Image comparison data

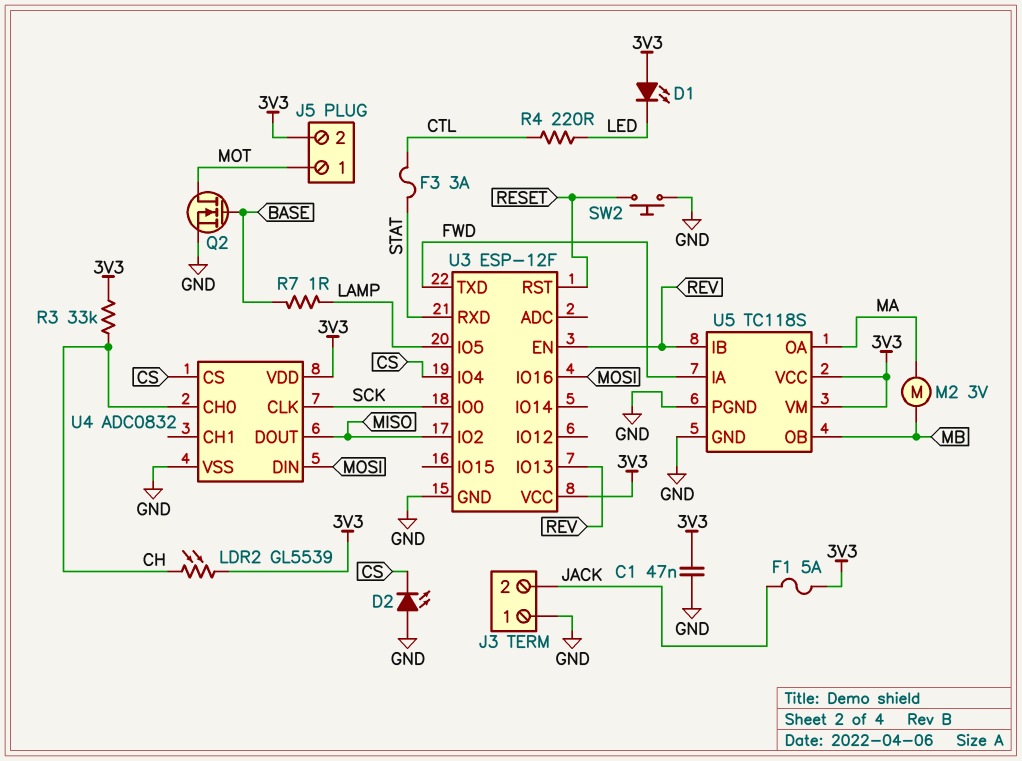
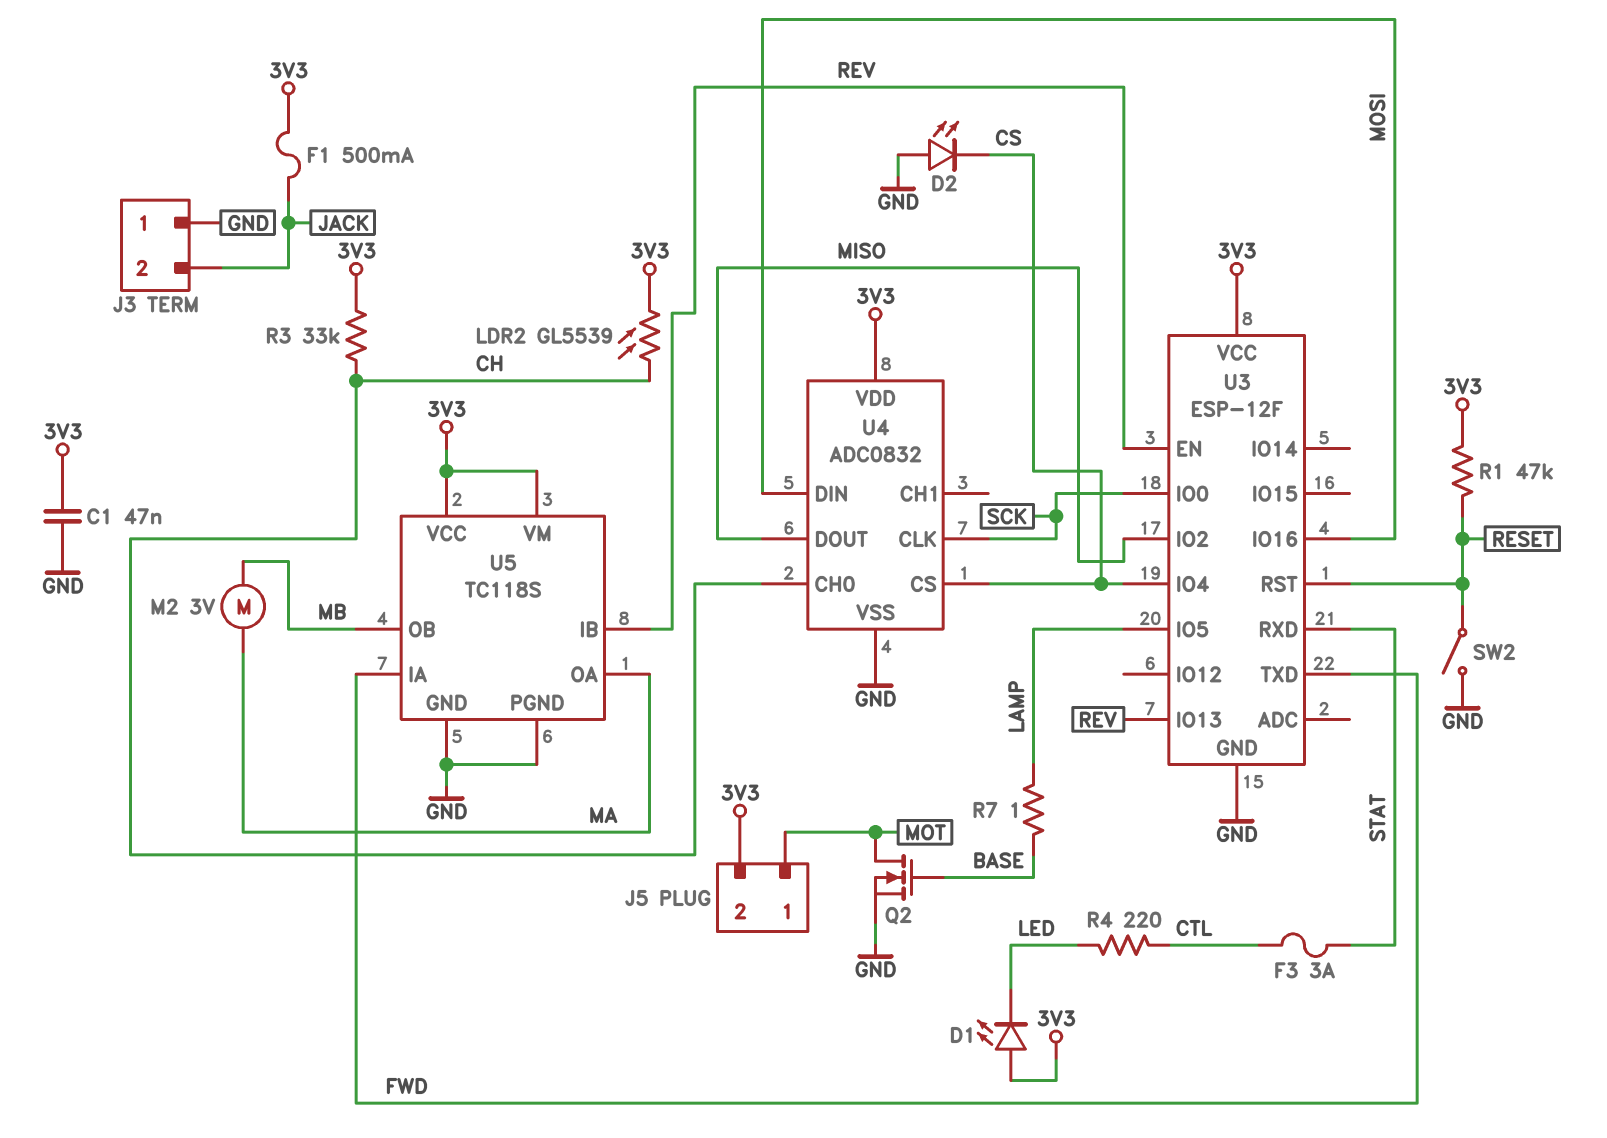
F1: 5A (3V3, JACK) -> 500mA (3V3, JACK)
R1: none -> 47k (3V3, RESET)
SW2: button (GND, RESET) -> switch (GND, RESET)

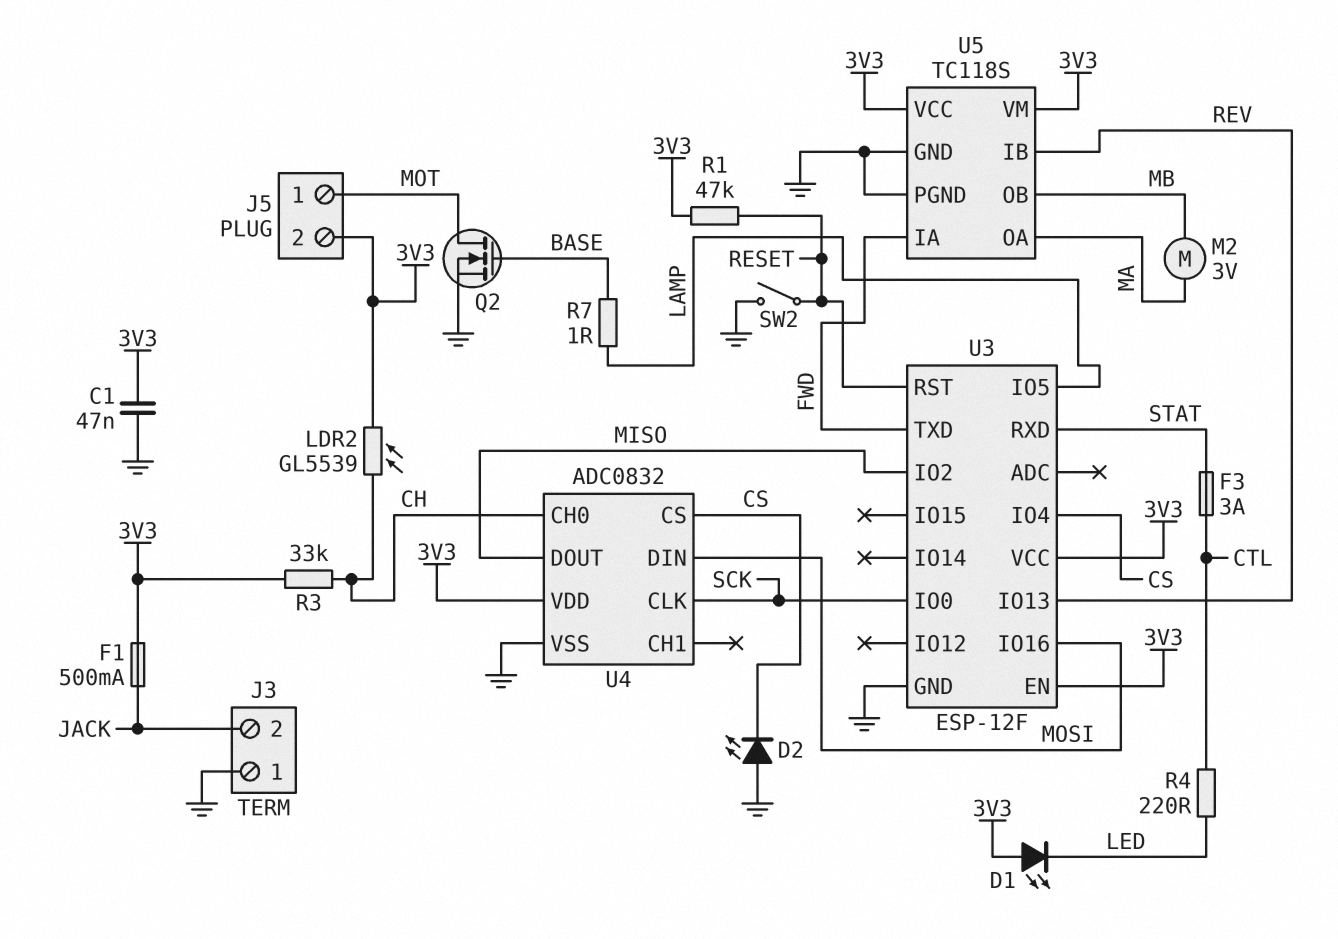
U3 pin EN: REV -> 3V3

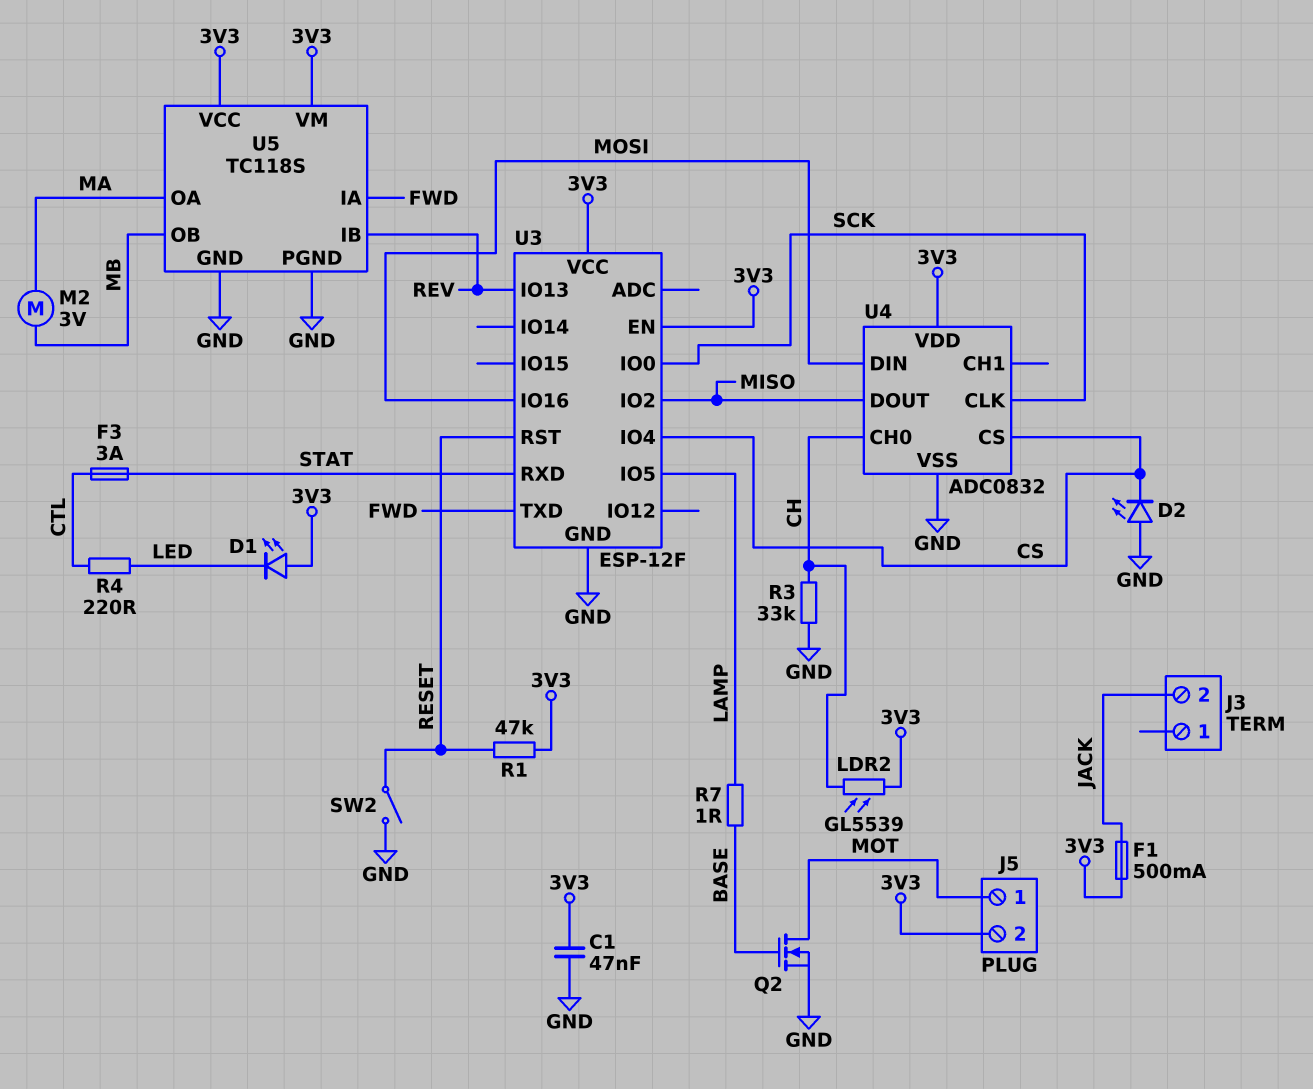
J3 pin 1: GND -> none
R3: 33k (3V3, CH) -> 33k (CH, GND)

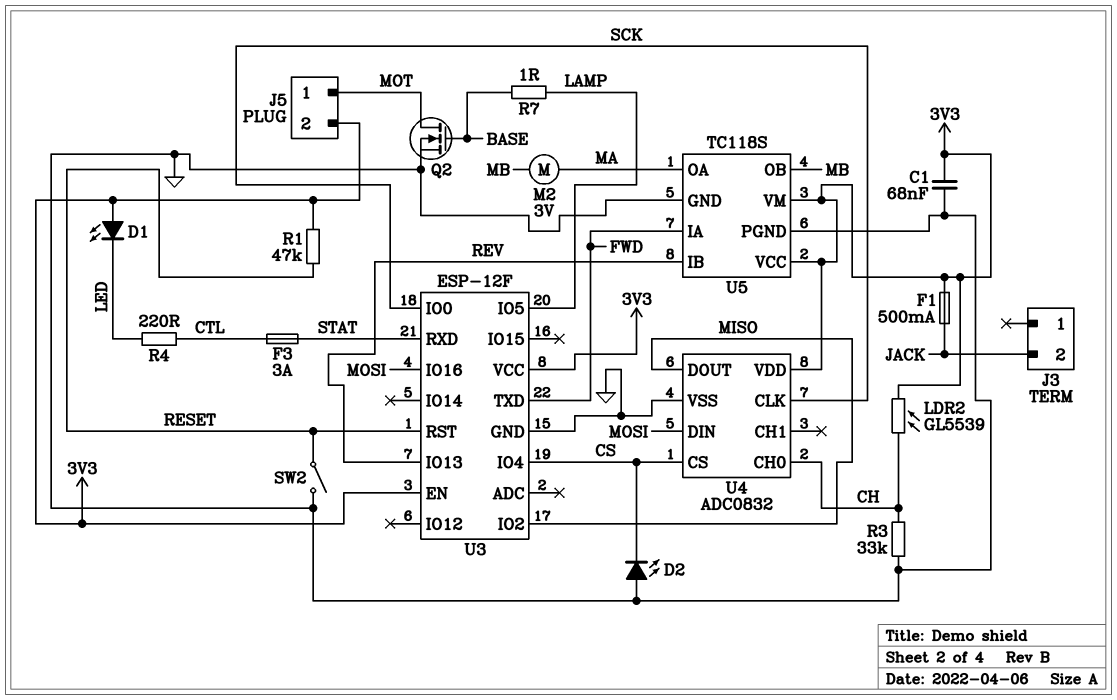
C1: 47nF (3V3, GND) -> 68nF (3V3, GND)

▶ **Requirement**: If a line in the data above includes the string "RESET", copy it.

▶ **Exercise result**:
R1: none -> 47k (3V3, RESET)
SW2: button (GND, RESET) -> switch (GND, RESET)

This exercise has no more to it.